**TASK DESCRIPTION**
Restate the listing below word for word, omitting any images.

**INPUT DATA**

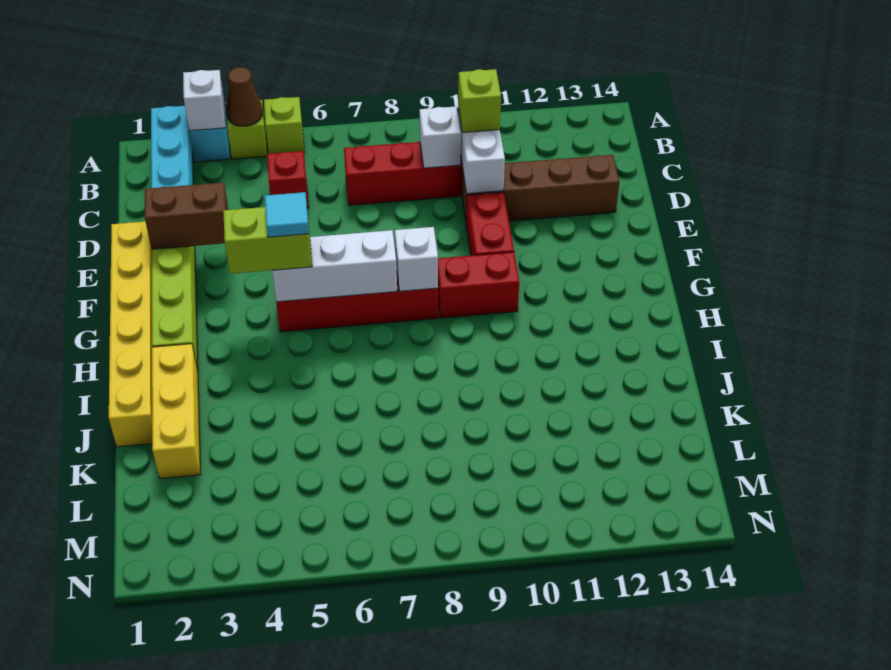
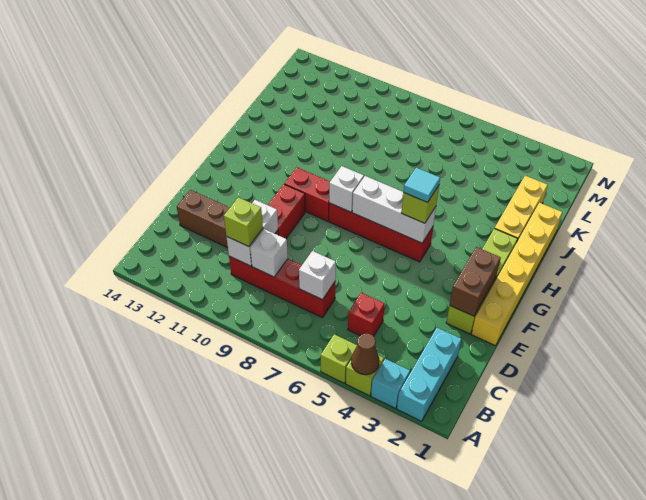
white brick A3 level 2 -> white brick C7 level 2
brown brick E2:E3 level 2 -> brown brick E2:F2 level 2
lime brick G4:G5 level 3 -> lime brick G5 level 3

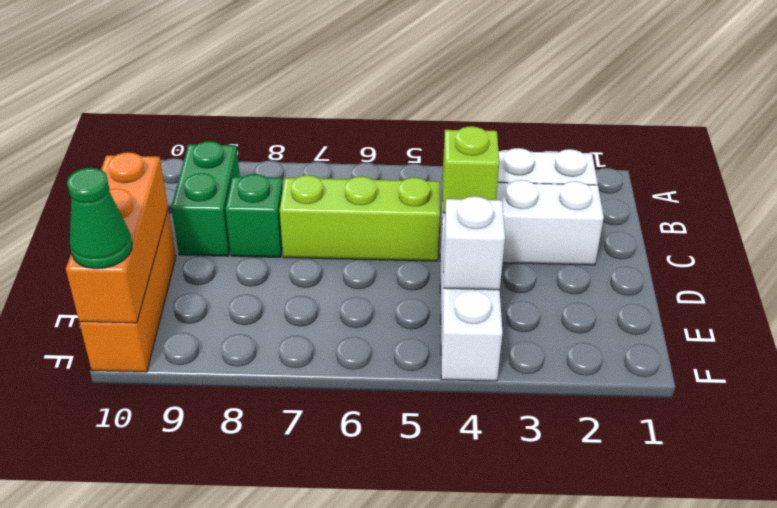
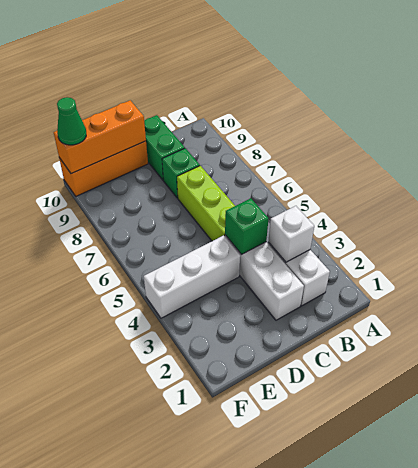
green brick B9:C9 level 1 -> green brick C9:C10 level 1
lime brick C4 level 2 -> green brick C4 level 2
white brick E4 level 2 -> white brick B3 level 2

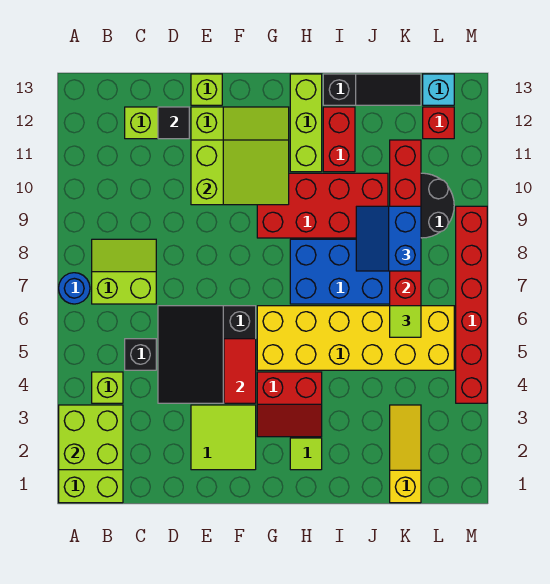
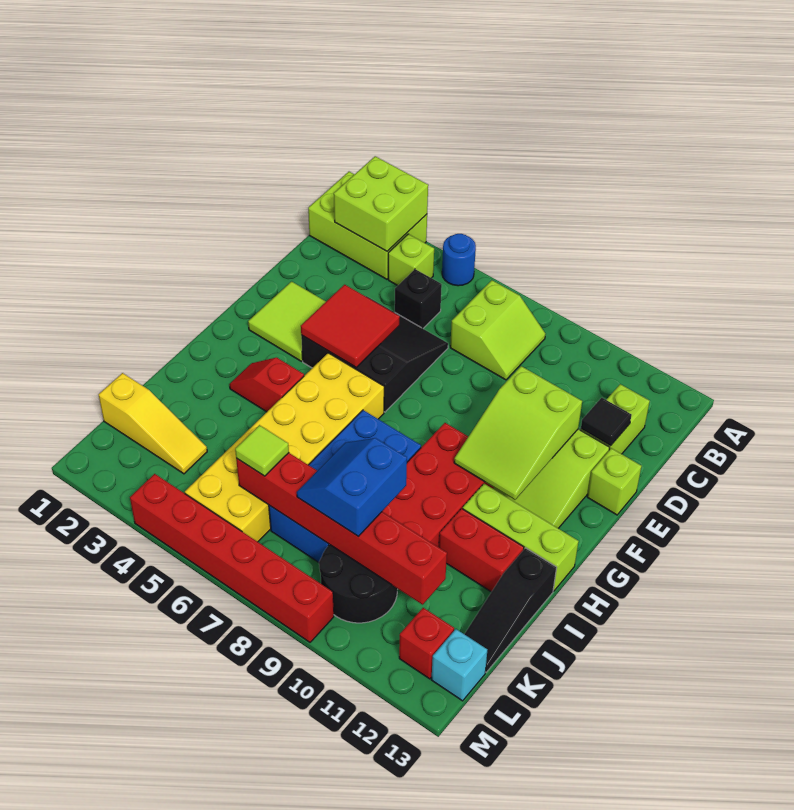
blue round brick A7 level 1 -> blue round brick A5 level 1
red tile F4:F5 level 2 -> red tile E4:F5 level 2
red slope G3:H4 level 1 top 4 -> red slope H3:H4 level 1 top 4
lime tile H2 level 1 -> none
blue slope J8:K9 level 3 top K -> blue slope J8:K9 level 3 top 9

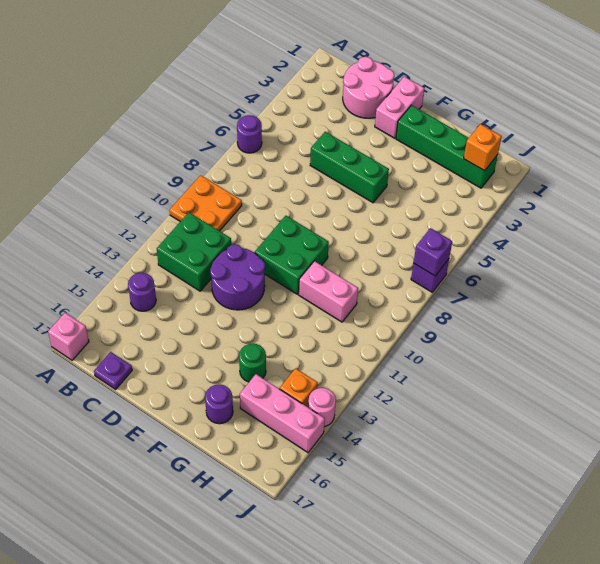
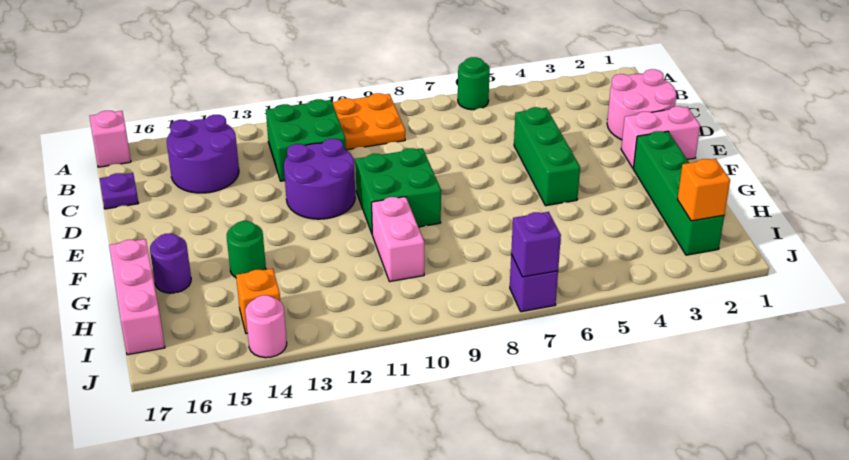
purple round brick A6 level 1 -> green round brick A6 level 1
purple round brick B14 level 1 -> purple round brick B14:C15 level 1
pink brick H15:J15 level 1 -> pink brick G17:I17 level 1

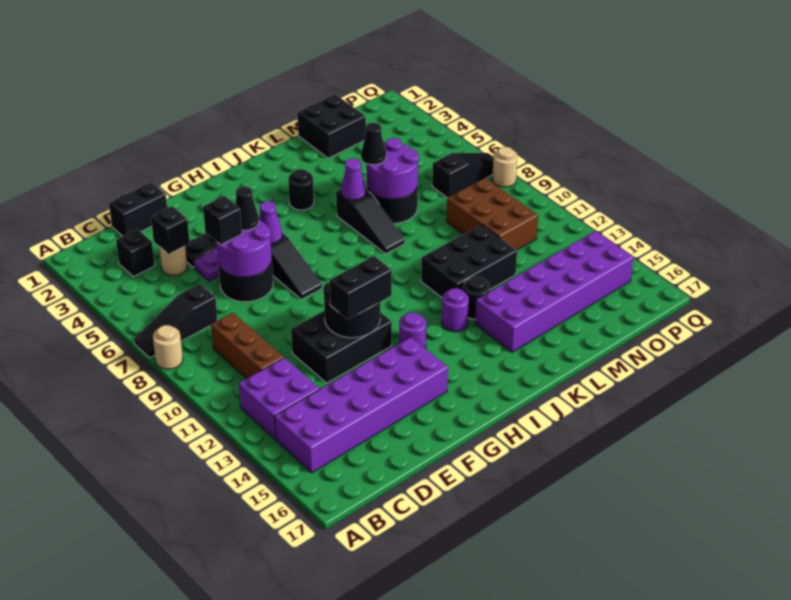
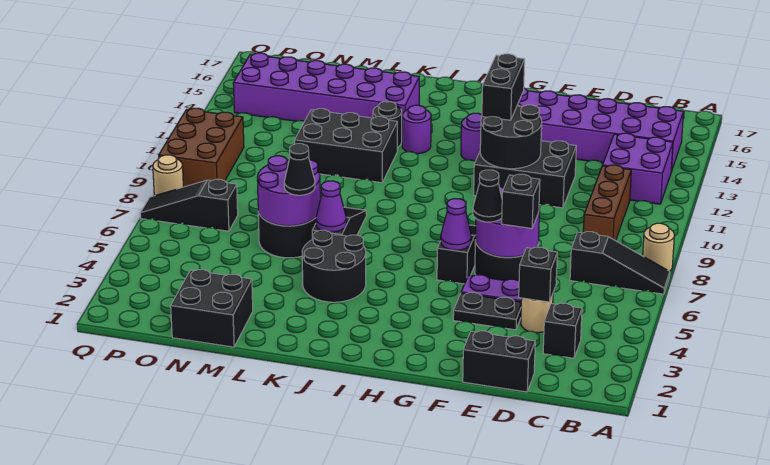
black brick F12:G12 level 3 -> black brick G12:G13 level 3
black round brick J4 level 1 -> black round brick J4:K5 level 1
brown brick N9:O11 level 1 -> brown brick P9:Q11 level 1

**RESPONSE BOX**
white brick A3 level 2 -> white brick C7 level 2
brown brick E2:E3 level 2 -> brown brick E2:F2 level 2
lime brick G4:G5 level 3 -> lime brick G5 level 3

green brick B9:C9 level 1 -> green brick C9:C10 level 1
lime brick C4 level 2 -> green brick C4 level 2
white brick E4 level 2 -> white brick B3 level 2

blue round brick A7 level 1 -> blue round brick A5 level 1
red tile F4:F5 level 2 -> red tile E4:F5 level 2
red slope G3:H4 level 1 top 4 -> red slope H3:H4 level 1 top 4
lime tile H2 level 1 -> none
blue slope J8:K9 level 3 top K -> blue slope J8:K9 level 3 top 9

purple round brick A6 level 1 -> green round brick A6 level 1
purple round brick B14 level 1 -> purple round brick B14:C15 level 1
pink brick H15:J15 level 1 -> pink brick G17:I17 level 1

black brick F12:G12 level 3 -> black brick G12:G13 level 3
black round brick J4 level 1 -> black round brick J4:K5 level 1
brown brick N9:O11 level 1 -> brown brick P9:Q11 level 1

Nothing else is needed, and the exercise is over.